%%

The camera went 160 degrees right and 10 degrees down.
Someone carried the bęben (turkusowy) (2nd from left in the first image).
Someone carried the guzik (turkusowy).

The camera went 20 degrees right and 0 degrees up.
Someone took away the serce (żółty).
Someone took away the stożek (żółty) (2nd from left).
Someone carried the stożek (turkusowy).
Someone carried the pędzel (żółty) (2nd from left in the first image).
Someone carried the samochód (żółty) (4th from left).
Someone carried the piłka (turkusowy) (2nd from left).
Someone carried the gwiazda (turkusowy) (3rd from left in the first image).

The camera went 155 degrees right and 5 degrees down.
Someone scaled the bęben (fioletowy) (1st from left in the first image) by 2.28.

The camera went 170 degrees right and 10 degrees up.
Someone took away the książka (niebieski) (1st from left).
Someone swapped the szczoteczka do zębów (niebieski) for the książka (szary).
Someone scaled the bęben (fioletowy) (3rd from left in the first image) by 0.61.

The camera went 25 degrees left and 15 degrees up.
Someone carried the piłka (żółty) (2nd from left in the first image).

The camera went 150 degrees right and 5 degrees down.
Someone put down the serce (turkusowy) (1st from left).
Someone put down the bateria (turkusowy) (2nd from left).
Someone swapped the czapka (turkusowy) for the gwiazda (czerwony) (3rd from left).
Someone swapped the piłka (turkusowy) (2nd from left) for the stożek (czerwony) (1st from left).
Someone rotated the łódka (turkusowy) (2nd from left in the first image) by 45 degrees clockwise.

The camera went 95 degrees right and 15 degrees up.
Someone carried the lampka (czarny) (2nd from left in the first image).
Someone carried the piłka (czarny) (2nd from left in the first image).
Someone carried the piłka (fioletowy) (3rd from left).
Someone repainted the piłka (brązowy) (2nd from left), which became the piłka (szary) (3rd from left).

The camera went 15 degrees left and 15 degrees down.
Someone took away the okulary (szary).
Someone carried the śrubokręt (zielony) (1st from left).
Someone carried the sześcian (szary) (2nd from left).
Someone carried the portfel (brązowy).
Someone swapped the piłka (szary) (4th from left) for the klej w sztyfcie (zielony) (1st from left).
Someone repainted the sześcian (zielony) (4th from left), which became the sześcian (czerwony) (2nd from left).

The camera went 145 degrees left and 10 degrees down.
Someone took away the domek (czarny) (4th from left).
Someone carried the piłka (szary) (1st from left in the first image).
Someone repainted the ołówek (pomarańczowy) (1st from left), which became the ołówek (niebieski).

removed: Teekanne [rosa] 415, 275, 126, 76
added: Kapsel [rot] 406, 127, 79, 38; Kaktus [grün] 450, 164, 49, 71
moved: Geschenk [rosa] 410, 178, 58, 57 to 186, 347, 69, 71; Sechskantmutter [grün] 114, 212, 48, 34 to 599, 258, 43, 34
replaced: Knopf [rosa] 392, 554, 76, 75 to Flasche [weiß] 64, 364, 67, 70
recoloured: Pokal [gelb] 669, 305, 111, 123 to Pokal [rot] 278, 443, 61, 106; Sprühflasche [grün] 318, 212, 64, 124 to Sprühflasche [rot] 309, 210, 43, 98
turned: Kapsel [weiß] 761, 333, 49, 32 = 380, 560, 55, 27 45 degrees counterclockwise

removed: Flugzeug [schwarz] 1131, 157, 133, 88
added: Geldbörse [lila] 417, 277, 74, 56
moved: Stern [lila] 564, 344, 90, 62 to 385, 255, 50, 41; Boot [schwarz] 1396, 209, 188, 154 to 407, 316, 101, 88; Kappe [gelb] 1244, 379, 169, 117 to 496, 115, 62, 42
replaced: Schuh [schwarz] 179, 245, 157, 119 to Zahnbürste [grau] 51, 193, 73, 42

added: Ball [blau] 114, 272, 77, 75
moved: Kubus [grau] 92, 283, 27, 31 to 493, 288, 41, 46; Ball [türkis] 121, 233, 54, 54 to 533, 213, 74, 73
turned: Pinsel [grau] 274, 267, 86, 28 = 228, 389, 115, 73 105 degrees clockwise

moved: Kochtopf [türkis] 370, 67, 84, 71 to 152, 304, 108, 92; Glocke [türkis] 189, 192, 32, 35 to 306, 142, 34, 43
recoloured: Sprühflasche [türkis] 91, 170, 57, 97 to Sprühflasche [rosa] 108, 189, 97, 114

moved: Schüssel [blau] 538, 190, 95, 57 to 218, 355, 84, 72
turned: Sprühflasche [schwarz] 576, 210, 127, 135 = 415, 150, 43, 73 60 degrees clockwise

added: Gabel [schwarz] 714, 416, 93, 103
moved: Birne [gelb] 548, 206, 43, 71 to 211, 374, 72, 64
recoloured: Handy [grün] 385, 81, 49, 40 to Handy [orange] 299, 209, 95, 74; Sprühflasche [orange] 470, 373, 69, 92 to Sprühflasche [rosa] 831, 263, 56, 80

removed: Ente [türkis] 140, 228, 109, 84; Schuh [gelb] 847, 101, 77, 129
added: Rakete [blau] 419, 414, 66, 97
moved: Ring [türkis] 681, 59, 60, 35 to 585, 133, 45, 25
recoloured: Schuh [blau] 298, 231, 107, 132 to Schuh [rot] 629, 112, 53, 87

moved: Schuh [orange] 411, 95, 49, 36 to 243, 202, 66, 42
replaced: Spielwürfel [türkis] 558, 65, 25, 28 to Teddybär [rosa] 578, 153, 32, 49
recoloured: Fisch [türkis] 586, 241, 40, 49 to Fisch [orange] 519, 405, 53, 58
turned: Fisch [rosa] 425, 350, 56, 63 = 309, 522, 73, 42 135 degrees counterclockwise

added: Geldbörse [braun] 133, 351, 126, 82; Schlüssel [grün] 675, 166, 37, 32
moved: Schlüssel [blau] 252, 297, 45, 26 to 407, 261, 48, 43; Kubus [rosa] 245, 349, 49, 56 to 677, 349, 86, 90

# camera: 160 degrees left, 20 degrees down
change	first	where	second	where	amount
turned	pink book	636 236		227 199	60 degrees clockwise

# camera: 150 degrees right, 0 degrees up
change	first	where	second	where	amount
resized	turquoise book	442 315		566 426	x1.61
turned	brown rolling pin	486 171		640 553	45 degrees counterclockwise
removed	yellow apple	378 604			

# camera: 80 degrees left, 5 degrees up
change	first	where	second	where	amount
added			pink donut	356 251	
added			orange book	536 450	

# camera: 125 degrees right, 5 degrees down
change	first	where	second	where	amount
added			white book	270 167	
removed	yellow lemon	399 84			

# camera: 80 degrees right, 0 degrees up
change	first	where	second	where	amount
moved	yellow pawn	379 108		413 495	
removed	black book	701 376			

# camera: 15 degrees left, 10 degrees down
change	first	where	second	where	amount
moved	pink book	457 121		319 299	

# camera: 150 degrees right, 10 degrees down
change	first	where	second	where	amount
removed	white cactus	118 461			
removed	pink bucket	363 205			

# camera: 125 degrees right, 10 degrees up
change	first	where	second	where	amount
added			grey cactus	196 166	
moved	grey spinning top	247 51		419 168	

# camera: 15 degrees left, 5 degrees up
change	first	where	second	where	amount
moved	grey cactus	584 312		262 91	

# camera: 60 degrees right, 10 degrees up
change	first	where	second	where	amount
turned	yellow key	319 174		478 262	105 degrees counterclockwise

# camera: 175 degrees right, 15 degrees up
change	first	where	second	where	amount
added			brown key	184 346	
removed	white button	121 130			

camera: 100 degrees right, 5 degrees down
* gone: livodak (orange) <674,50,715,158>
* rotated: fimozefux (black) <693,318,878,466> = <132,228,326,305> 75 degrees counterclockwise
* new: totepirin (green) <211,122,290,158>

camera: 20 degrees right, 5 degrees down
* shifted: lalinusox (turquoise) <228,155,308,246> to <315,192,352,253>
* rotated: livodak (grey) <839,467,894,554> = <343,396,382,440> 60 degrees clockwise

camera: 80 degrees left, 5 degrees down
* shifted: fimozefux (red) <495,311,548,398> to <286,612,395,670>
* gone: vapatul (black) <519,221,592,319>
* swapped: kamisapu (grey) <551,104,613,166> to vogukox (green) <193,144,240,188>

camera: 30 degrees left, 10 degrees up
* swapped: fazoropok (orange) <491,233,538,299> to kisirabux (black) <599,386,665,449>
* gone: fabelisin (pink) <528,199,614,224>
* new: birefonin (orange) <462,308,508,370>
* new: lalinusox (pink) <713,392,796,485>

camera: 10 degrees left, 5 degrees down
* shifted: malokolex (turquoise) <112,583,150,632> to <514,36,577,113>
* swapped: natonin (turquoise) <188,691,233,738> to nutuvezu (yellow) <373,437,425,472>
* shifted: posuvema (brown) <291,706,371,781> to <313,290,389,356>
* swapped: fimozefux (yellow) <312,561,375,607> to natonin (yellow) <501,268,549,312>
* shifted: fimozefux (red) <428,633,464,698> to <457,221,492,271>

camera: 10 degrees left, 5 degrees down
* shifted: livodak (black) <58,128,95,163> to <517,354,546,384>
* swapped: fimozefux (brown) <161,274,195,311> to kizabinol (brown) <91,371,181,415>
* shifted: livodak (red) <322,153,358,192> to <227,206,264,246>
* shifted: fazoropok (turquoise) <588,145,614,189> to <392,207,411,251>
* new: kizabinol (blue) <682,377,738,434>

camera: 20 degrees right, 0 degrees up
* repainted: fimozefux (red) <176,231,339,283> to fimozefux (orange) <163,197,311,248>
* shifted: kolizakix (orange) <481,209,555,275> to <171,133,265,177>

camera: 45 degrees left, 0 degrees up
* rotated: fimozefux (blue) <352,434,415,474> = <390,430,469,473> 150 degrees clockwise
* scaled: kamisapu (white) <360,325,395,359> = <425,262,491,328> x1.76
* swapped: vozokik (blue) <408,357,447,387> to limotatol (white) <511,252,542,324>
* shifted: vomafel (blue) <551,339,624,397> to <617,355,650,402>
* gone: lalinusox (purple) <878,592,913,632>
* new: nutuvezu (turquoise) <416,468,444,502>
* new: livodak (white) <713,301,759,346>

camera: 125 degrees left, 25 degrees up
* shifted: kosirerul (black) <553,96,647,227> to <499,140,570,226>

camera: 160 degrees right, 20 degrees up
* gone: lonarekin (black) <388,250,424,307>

%%

What is expected:
Produce only the lines from the line containing "camera: 100 degrees right, 5 degrees down" through the line containing "75 degrees counterclockwise", inclusive of both, exactly as they stand in the entries above.

Solution:
camera: 100 degrees right, 5 degrees down
* gone: livodak (orange) <674,50,715,158>
* rotated: fimozefux (black) <693,318,878,466> = <132,228,326,305> 75 degrees counterclockwise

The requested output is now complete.